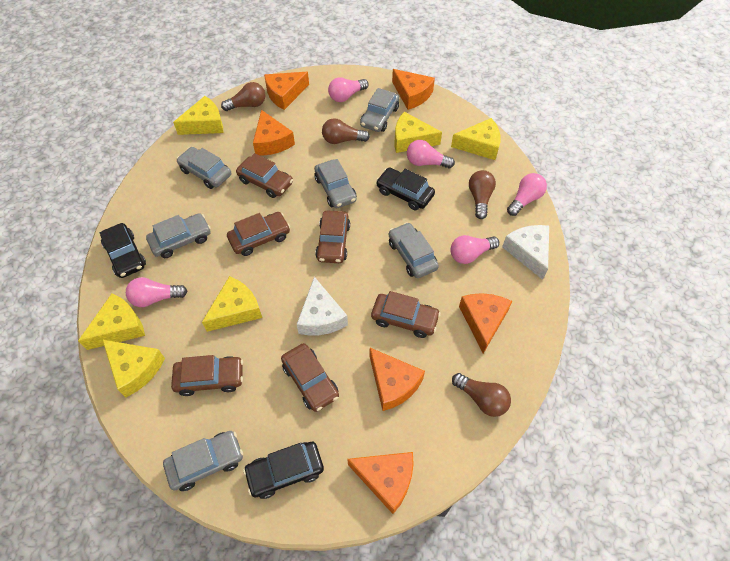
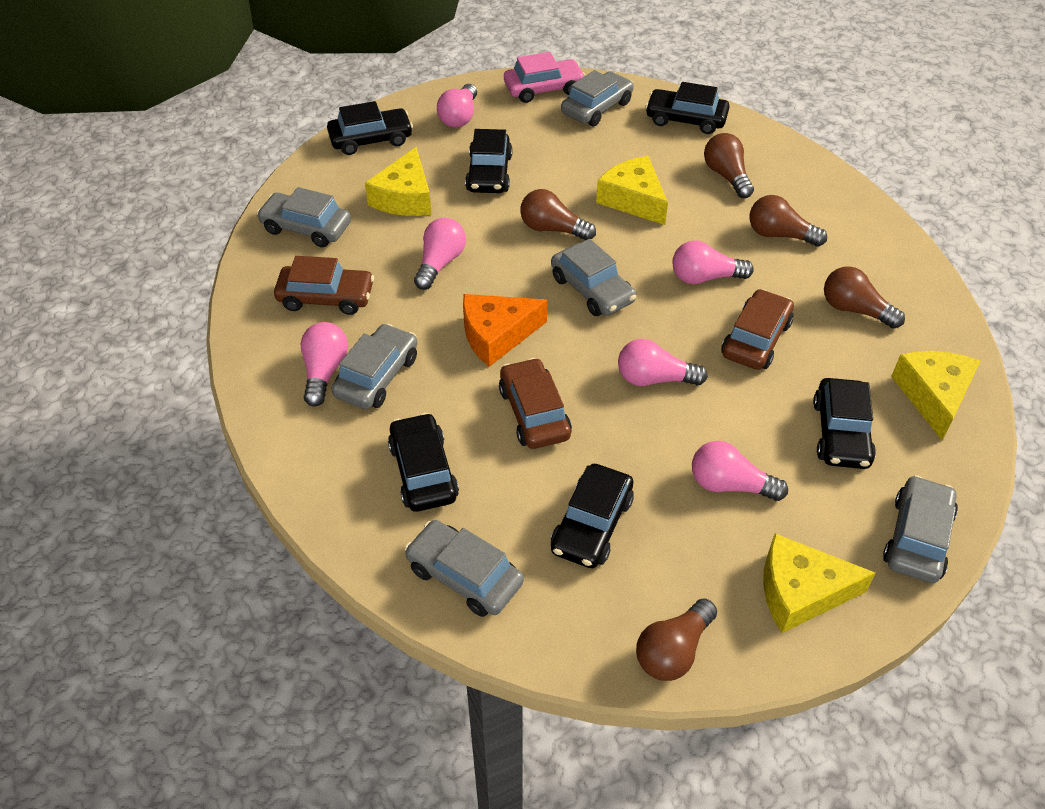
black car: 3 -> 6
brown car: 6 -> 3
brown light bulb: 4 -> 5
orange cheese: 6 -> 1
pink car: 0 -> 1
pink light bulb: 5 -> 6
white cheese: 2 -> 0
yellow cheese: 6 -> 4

* [EXERCISE]
Copy the entries character for character, excluding any pictures.

* [EXERCISE SOLUTION]
black car: 3 -> 6
brown car: 6 -> 3
brown light bulb: 4 -> 5
orange cheese: 6 -> 1
pink car: 0 -> 1
pink light bulb: 5 -> 6
white cheese: 2 -> 0
yellow cheese: 6 -> 4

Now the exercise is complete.